-------- Data excerpts
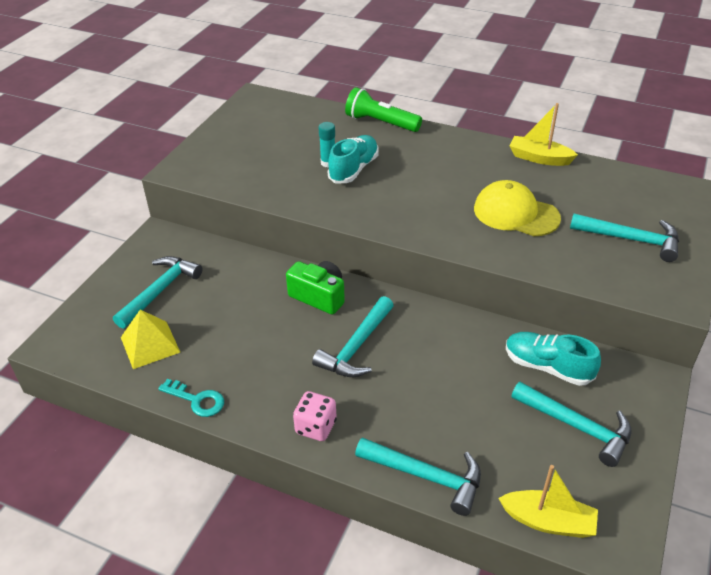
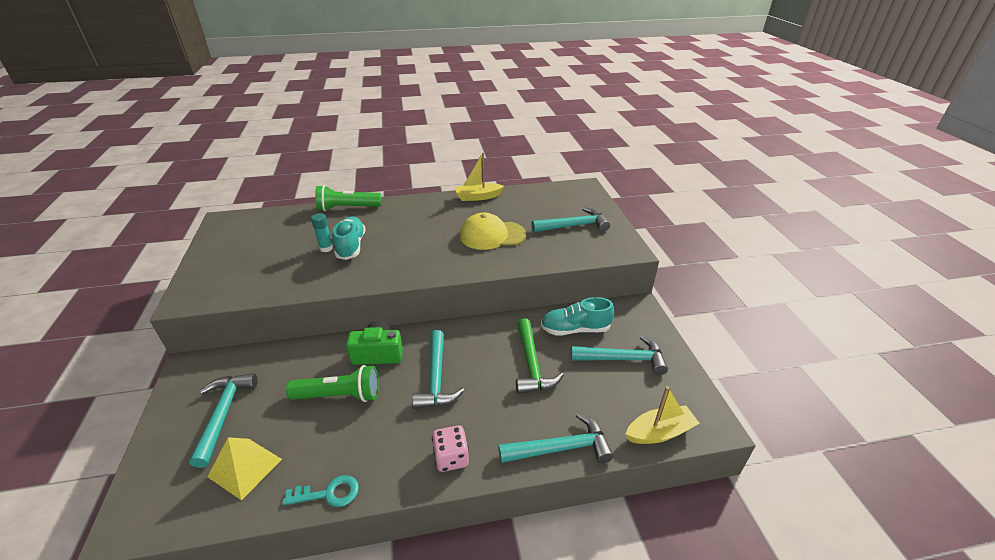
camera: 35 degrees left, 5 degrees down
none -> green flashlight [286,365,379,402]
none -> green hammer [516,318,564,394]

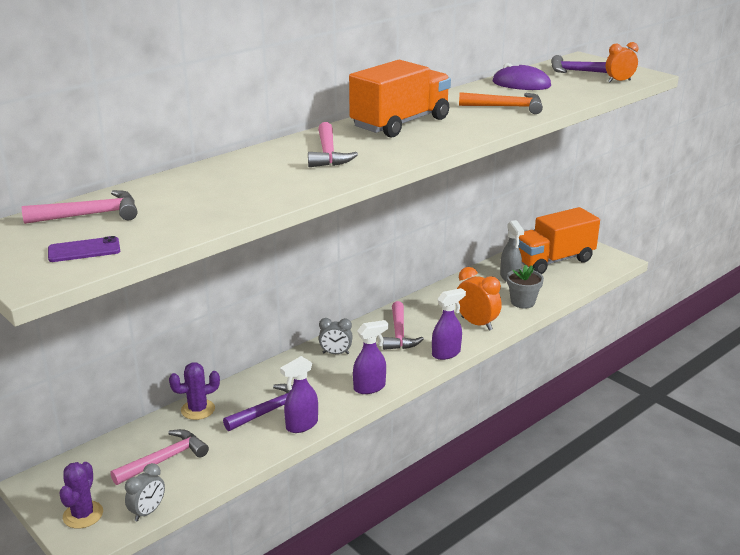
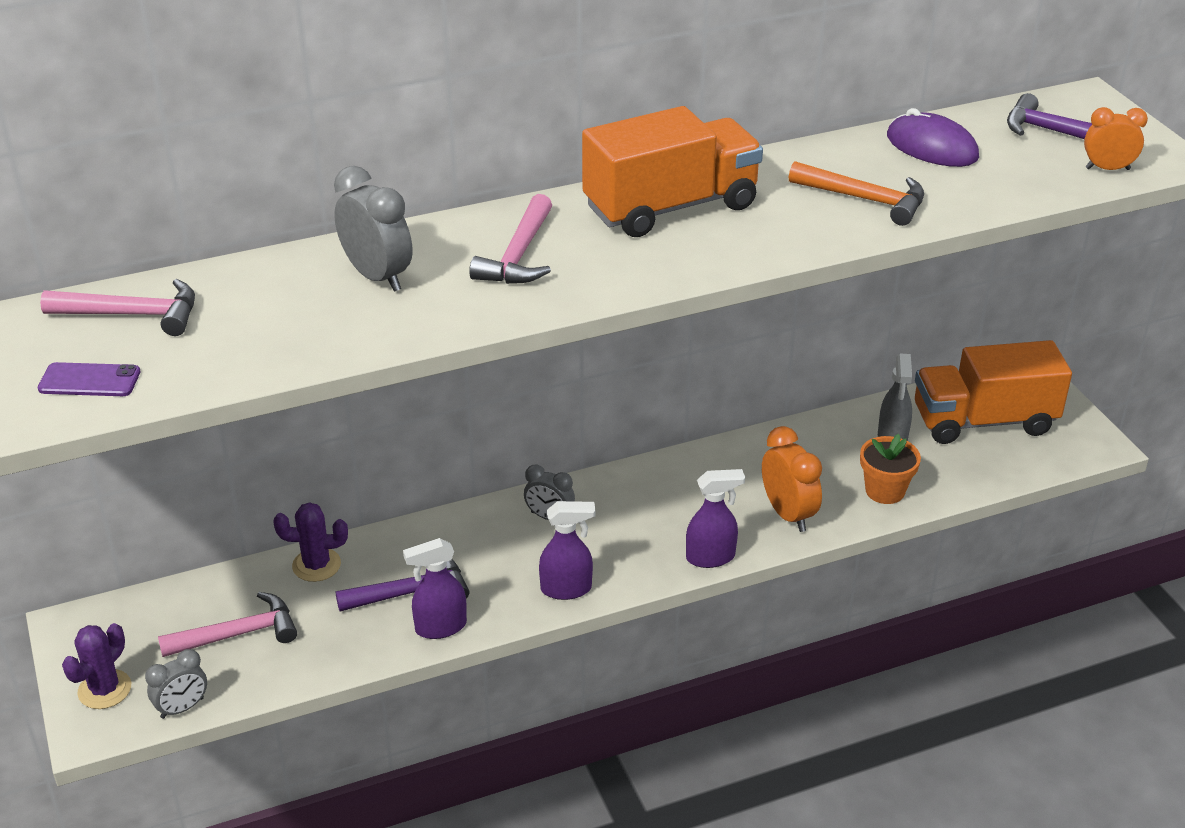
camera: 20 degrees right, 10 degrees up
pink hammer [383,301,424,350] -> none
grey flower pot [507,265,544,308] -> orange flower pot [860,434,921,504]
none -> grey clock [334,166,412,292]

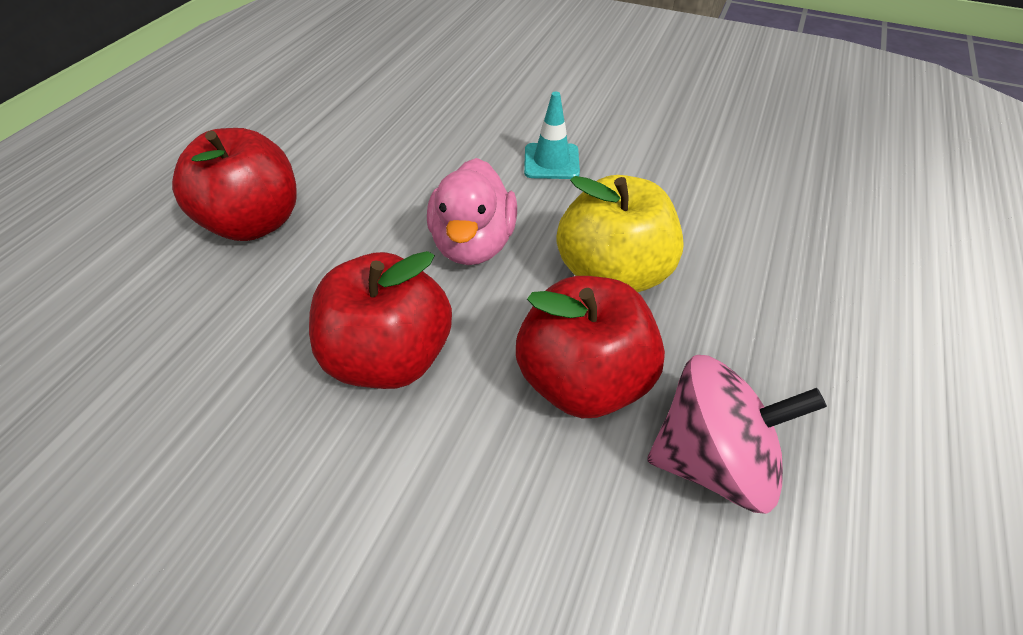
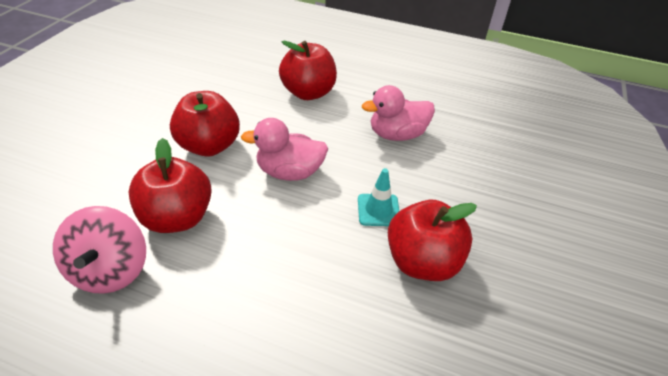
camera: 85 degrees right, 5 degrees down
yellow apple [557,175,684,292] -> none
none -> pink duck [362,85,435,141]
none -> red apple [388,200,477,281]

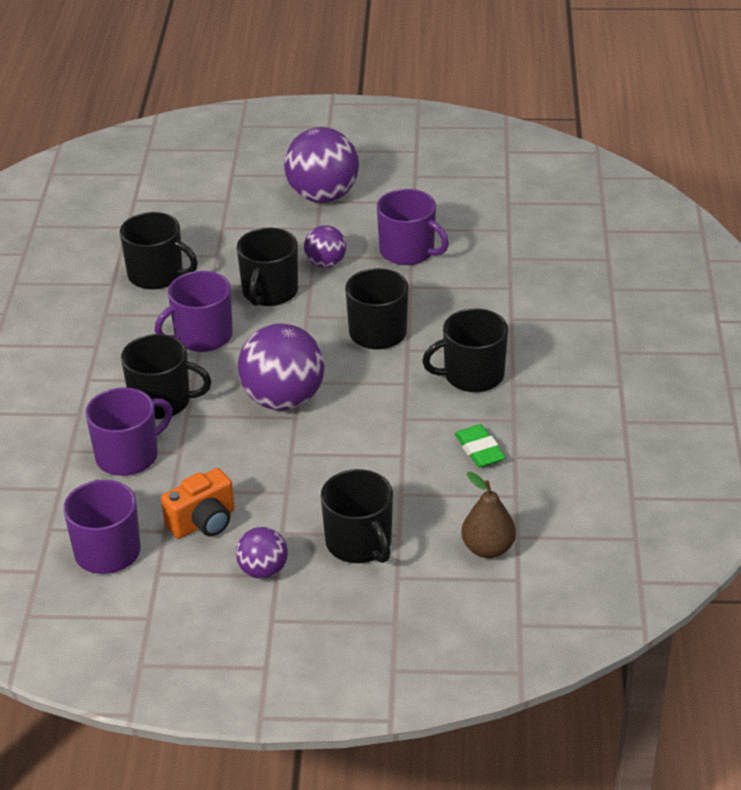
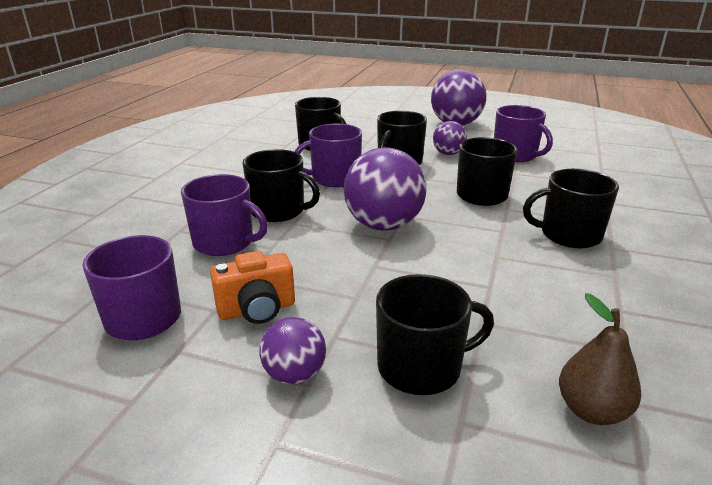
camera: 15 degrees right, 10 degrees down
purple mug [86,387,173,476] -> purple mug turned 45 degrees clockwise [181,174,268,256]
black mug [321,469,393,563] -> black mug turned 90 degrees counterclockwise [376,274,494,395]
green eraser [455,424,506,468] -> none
----------------
Task: Scan the records above for the string "right", then select every line that holds it.

Expected output:
camera: 20 degrees right, 10 degrees up
camera: 85 degrees right, 5 degrees down
camera: 15 degrees right, 10 degrees down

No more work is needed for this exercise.